● **Instructions for the task**: Every entry below should come back unchanged, except that the pictures are dropped.

● **Supplied records**:
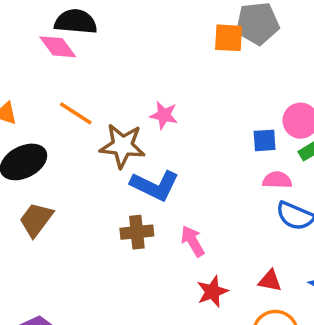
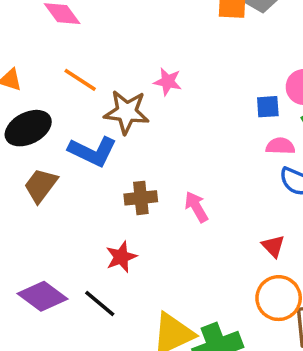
blue L-shape: (155, 185) -> (93, 151), moved
red triangle: (270, 281) -> (273, 246), turned 35
red star: (212, 292) -> (121, 257), moved

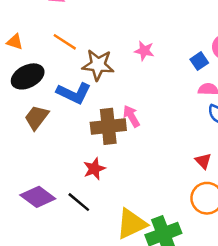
pink star: (168, 82) -> (144, 51), moved
blue square: (268, 107) -> (199, 61), turned -30
brown cross: (141, 198) -> (108, 126), size x1.5
pink arrow: (196, 207) -> (131, 116), moved

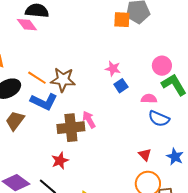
orange line: (65, 42) -> (37, 78), moved
pink star: (144, 51) -> (113, 69), moved
blue square: (199, 61) -> (121, 86), moved

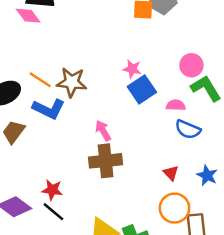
blue square: (121, 86) -> (142, 89), size x1.6
brown cross: (71, 128) -> (106, 161), moved
red star: (60, 161) -> (52, 190), moved, turned 30

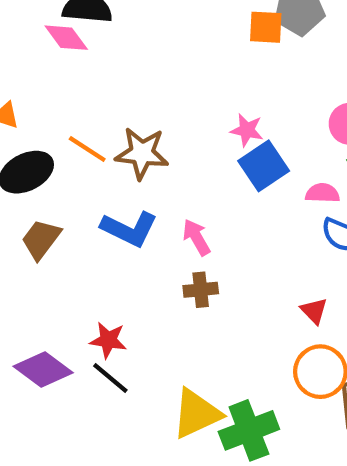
blue L-shape: (49, 109) -> (129, 229), moved
brown cross: (106, 161) -> (201, 290), size x0.6

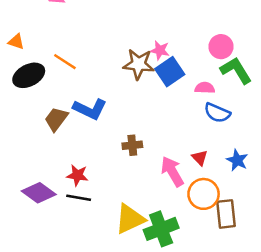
brown star: (142, 153) -> (139, 64), moved
pink arrow: (196, 237) -> (172, 171), moved, size x1.4
brown trapezoid: (41, 239) -> (56, 119), moved
black line: (110, 378) -> (79, 198), turned -30

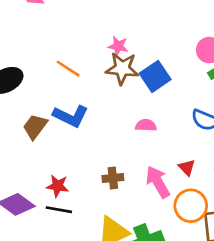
pink star: (160, 50) -> (118, 46), moved
orange line: (65, 62) -> (68, 69), moved
pink semicircle: (205, 88) -> (146, 125), moved
brown cross: (132, 145) -> (113, 178), moved

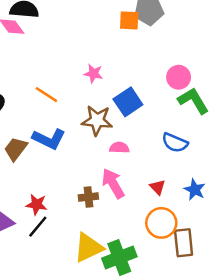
brown star: (122, 69) -> (97, 120), moved
pink arrow: (158, 182) -> (113, 183), moved
black line: (59, 210) -> (38, 227), turned -60

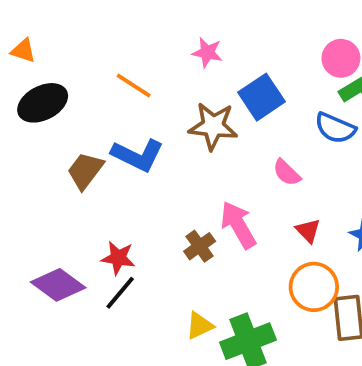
blue semicircle: (175, 143) -> (335, 128), moved
pink semicircle: (119, 148) -> (287, 173), moved, turned -138
brown cross: (88, 197) -> (200, 246), turned -30
yellow triangle: (88, 248) -> (200, 326), size x0.6

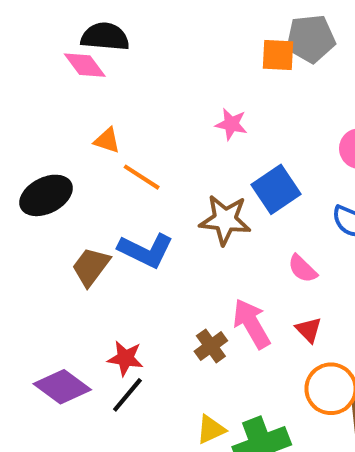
orange triangle: (23, 51) -> (107, 140), moved
pink star: (207, 52) -> (231, 124), moved
red triangle: (308, 231) -> (309, 330), moved

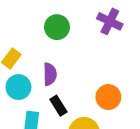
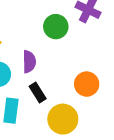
green circle: (57, 27) -> (56, 27), moved

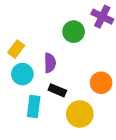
black rectangle: (38, 92) -> (57, 90), turned -35

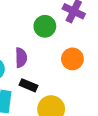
orange circle: (101, 83) -> (72, 59), moved

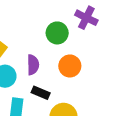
orange circle: (72, 59) -> (70, 66), moved

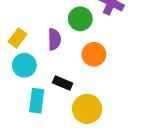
purple semicircle: (33, 65) -> (54, 39), moved

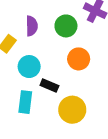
purple semicircle: (54, 39) -> (32, 26), moved
cyan circle: (24, 65) -> (29, 67), moved

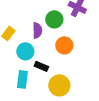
purple semicircle: (32, 26) -> (37, 30), moved

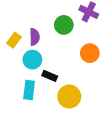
purple semicircle: (37, 30) -> (35, 37), moved
orange circle: (64, 45) -> (90, 53), moved

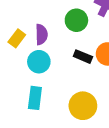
black rectangle: (50, 76) -> (83, 57), moved

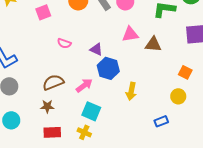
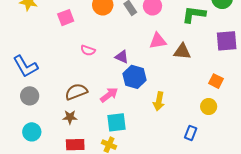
cyan square: (91, 111) -> (116, 122), turned -30
blue rectangle: (161, 121) -> (191, 133), turned -48

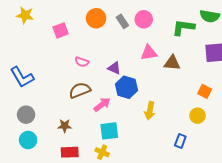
brown semicircle: (76, 92) -> (80, 90), moved
gray circle: (30, 96) -> (26, 115), moved

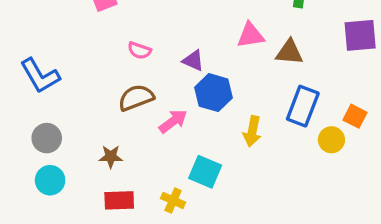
orange square: (205, 91) -> (355, 116), moved
cyan square: (109, 131) -> (205, 172), moved, turned 30
blue rectangle: (180, 141) -> (303, 106), moved, size x1.6

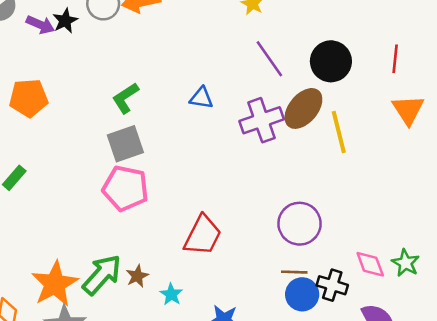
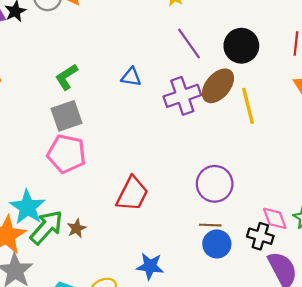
black cross: (332, 285) -> (260, 236), moved
cyan star: (171, 294) -> (28, 207), moved, size x1.8

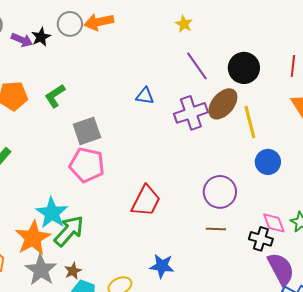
green L-shape: (67, 77) -> (55, 96), moved
brown star: (77, 228) -> (73, 271), moved
blue circle: (217, 244) -> (268, 162), moved

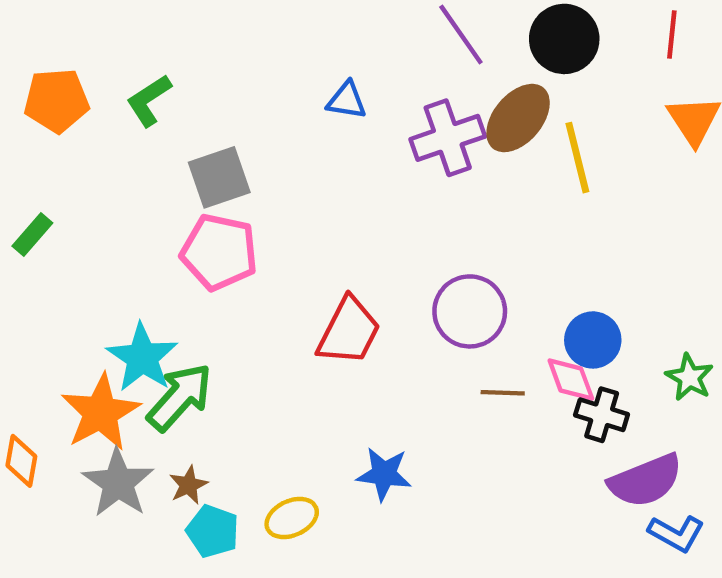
blue circle: (268, 162) -> (593, 340), moved
purple circle: (220, 192) -> (470, 311), moved
pink diamond: (274, 223) -> (571, 380), moved
purple semicircle: (281, 269) -> (646, 481), turned 96

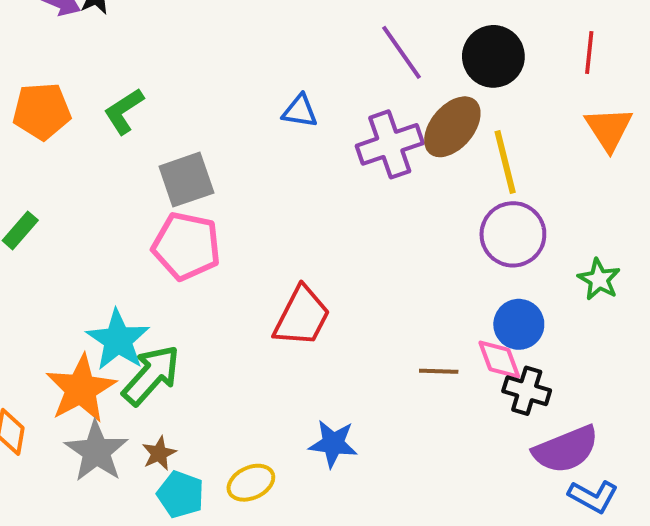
purple circle: (470, 311) -> (513, 234), moved
green star: (689, 377) -> (599, 279), moved

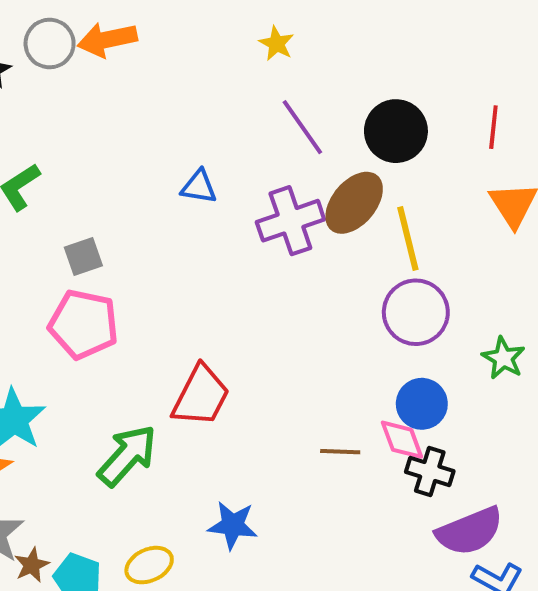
gray square: (186, 180) -> (83, 257), size x0.7
green arrow: (151, 375) -> (127, 456), moved
brown star: (159, 453) -> (32, 565), moved

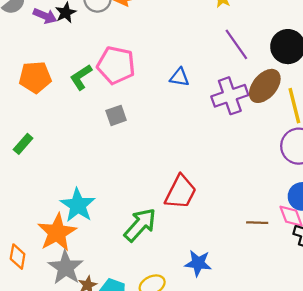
pink pentagon: (83, 324) -> (116, 65), moved

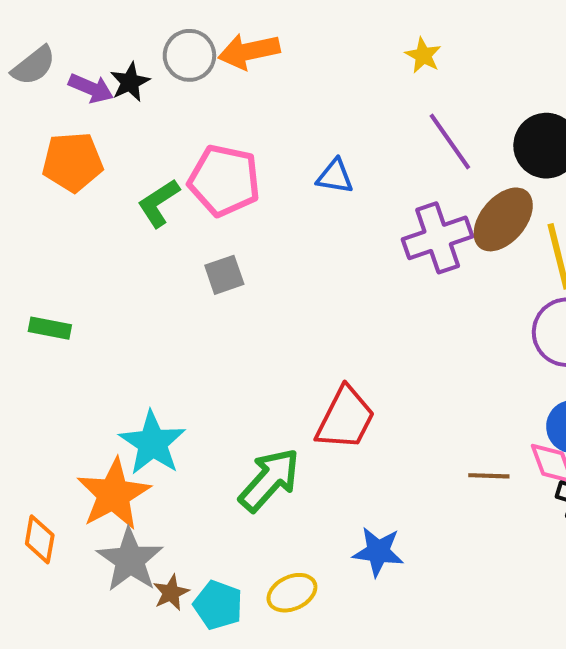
orange pentagon: (35, 77) -> (73, 162), moved
blue triangle: (179, 77) -> (335, 176), moved
green rectangle: (23, 144) -> (50, 328), turned 60

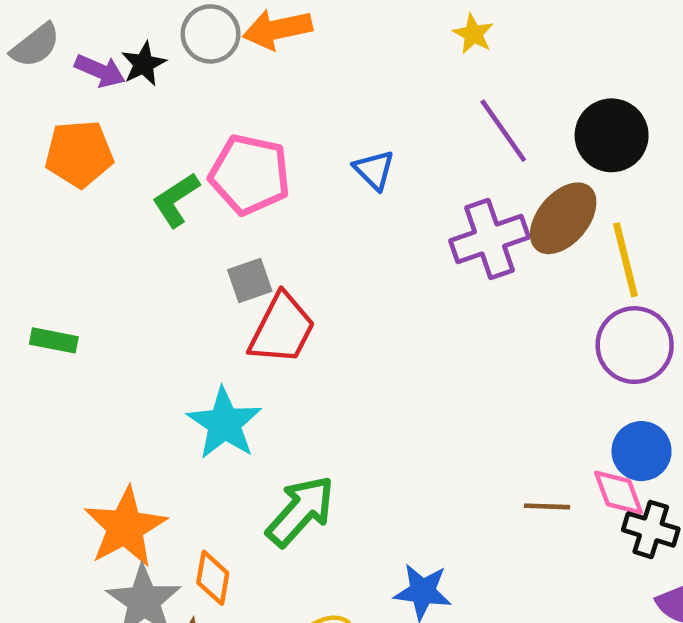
blue triangle: (335, 176) -> (374, 170), turned 36
red trapezoid: (345, 418) -> (282, 329), moved
cyan star: (153, 443) -> (224, 423), moved
orange diamond: (40, 539) -> (213, 578), moved

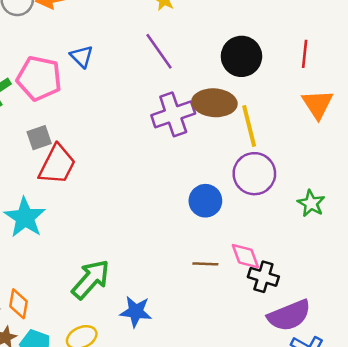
purple line: (503, 131) -> (159, 51), moved
blue triangle: (374, 170) -> (82, 56), moved
brown ellipse: (563, 218) -> (214, 103), turned 54
blue circle: (642, 451) -> (205, 201), moved
green arrow: (300, 511) -> (91, 279), moved

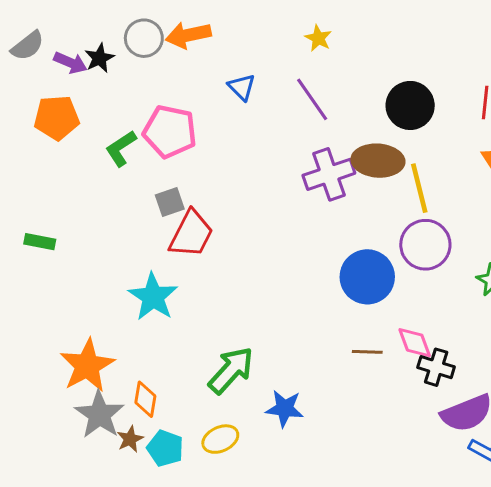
blue triangle: (82, 56) -> (242, 87), moved
blue circle: (205, 201) -> (367, 277), size x1.4

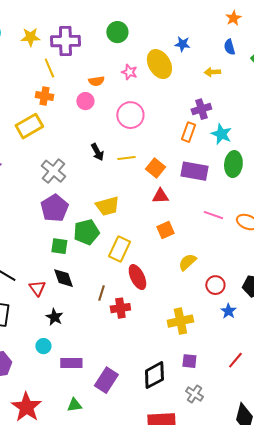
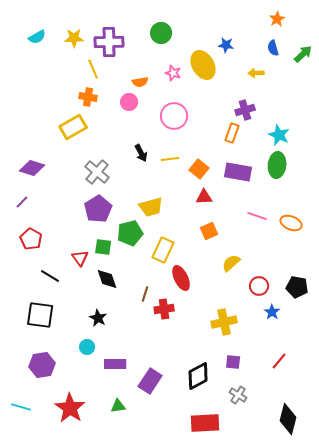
cyan star: (221, 134) -> (279, 135), moved
red triangle: (37, 288) -> (80, 258), moved

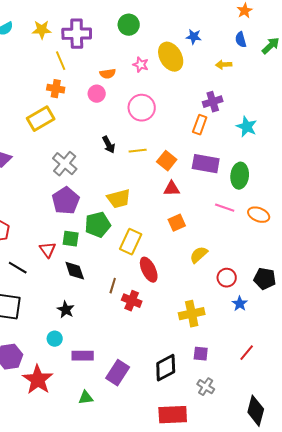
green ellipse: (277, 165) -> (240, 176), moved
red cross: (164, 309) -> (132, 301), turned 30
red star: (70, 408) -> (38, 380), moved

● **Response area**:
blue L-shape: (155, 185) -> (93, 151), moved
red triangle: (270, 281) -> (273, 246), turned 35
red star: (212, 292) -> (121, 257), moved

pink star: (168, 82) -> (144, 51), moved
blue square: (268, 107) -> (199, 61), turned -30
brown cross: (141, 198) -> (108, 126), size x1.5
pink arrow: (196, 207) -> (131, 116), moved

orange line: (65, 42) -> (37, 78), moved
pink star: (144, 51) -> (113, 69), moved
blue square: (199, 61) -> (121, 86), moved

blue square: (121, 86) -> (142, 89), size x1.6
brown cross: (71, 128) -> (106, 161), moved
red star: (60, 161) -> (52, 190), moved, turned 30

blue L-shape: (49, 109) -> (129, 229), moved
brown cross: (106, 161) -> (201, 290), size x0.6

brown star: (142, 153) -> (139, 64), moved
pink arrow: (196, 237) -> (172, 171), moved, size x1.4
brown trapezoid: (41, 239) -> (56, 119), moved
black line: (110, 378) -> (79, 198), turned -30

pink star: (160, 50) -> (118, 46), moved
orange line: (65, 62) -> (68, 69), moved
pink semicircle: (205, 88) -> (146, 125), moved
brown cross: (132, 145) -> (113, 178), moved

brown star: (122, 69) -> (97, 120), moved
pink arrow: (158, 182) -> (113, 183), moved
black line: (59, 210) -> (38, 227), turned -60

blue semicircle: (175, 143) -> (335, 128), moved
pink semicircle: (119, 148) -> (287, 173), moved, turned -138
brown cross: (88, 197) -> (200, 246), turned -30
yellow triangle: (88, 248) -> (200, 326), size x0.6

orange triangle: (23, 51) -> (107, 140), moved
pink star: (207, 52) -> (231, 124), moved
red triangle: (308, 231) -> (309, 330), moved

green circle: (57, 27) -> (56, 27), moved

black rectangle: (38, 92) -> (57, 90), turned -35

orange circle: (101, 83) -> (72, 59), moved

orange circle: (72, 59) -> (70, 66), moved

purple semicircle: (33, 65) -> (54, 39), moved

purple semicircle: (54, 39) -> (32, 26), moved
cyan circle: (24, 65) -> (29, 67), moved

purple semicircle: (32, 26) -> (37, 30), moved

purple semicircle: (37, 30) -> (35, 37), moved
orange circle: (64, 45) -> (90, 53), moved

black rectangle: (50, 76) -> (83, 57), moved

cyan square: (91, 111) -> (116, 122), turned -30
blue rectangle: (161, 121) -> (191, 133), turned -48

brown semicircle: (76, 92) -> (80, 90), moved
gray circle: (30, 96) -> (26, 115), moved

orange square: (205, 91) -> (355, 116), moved
cyan square: (109, 131) -> (205, 172), moved, turned 30
blue rectangle: (180, 141) -> (303, 106), moved, size x1.6

black cross: (332, 285) -> (260, 236), moved
cyan star: (171, 294) -> (28, 207), moved, size x1.8

green L-shape: (67, 77) -> (55, 96), moved
brown star: (77, 228) -> (73, 271), moved
blue circle: (217, 244) -> (268, 162), moved

blue circle: (268, 162) -> (593, 340), moved
purple circle: (220, 192) -> (470, 311), moved
pink diamond: (274, 223) -> (571, 380), moved
purple semicircle: (281, 269) -> (646, 481), turned 96

purple circle: (470, 311) -> (513, 234), moved
green star: (689, 377) -> (599, 279), moved

gray square: (186, 180) -> (83, 257), size x0.7
green arrow: (151, 375) -> (127, 456), moved
brown star: (159, 453) -> (32, 565), moved

pink pentagon: (83, 324) -> (116, 65), moved

orange pentagon: (35, 77) -> (73, 162), moved
blue triangle: (179, 77) -> (335, 176), moved
green rectangle: (23, 144) -> (50, 328), turned 60

blue triangle: (335, 176) -> (374, 170), turned 36
red trapezoid: (345, 418) -> (282, 329), moved
cyan star: (153, 443) -> (224, 423), moved
orange diamond: (40, 539) -> (213, 578), moved

purple line: (503, 131) -> (159, 51), moved
blue triangle: (374, 170) -> (82, 56), moved
brown ellipse: (563, 218) -> (214, 103), turned 54
blue circle: (642, 451) -> (205, 201), moved
green arrow: (300, 511) -> (91, 279), moved

blue triangle: (82, 56) -> (242, 87), moved
blue circle: (205, 201) -> (367, 277), size x1.4

cyan star: (221, 134) -> (279, 135), moved
red triangle: (37, 288) -> (80, 258), moved

green ellipse: (277, 165) -> (240, 176), moved
red cross: (164, 309) -> (132, 301), turned 30
red star: (70, 408) -> (38, 380), moved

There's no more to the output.